Lines of the material that include the word "before" are to be counted; only their number should be given.

══ Provided material ══

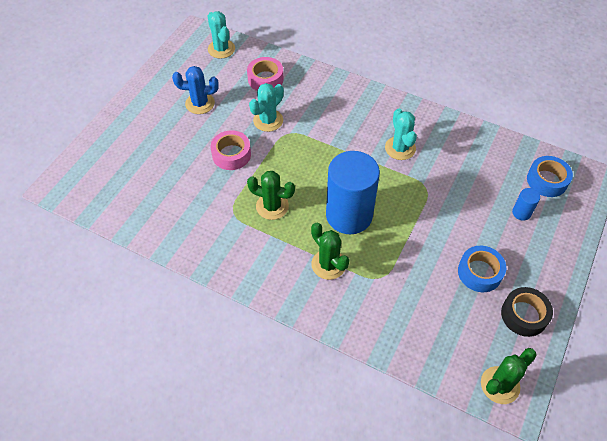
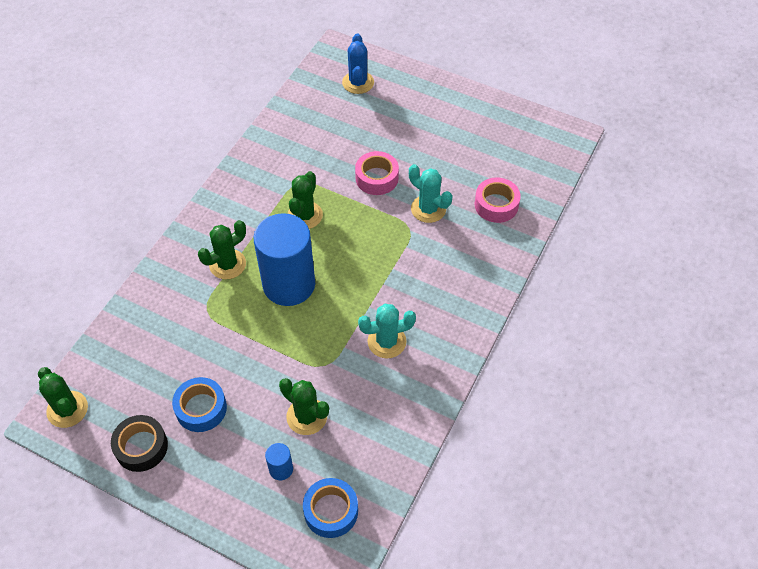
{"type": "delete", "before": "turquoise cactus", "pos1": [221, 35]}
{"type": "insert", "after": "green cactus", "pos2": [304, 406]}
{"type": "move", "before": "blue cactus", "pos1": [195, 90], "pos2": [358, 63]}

═══

Written reply
2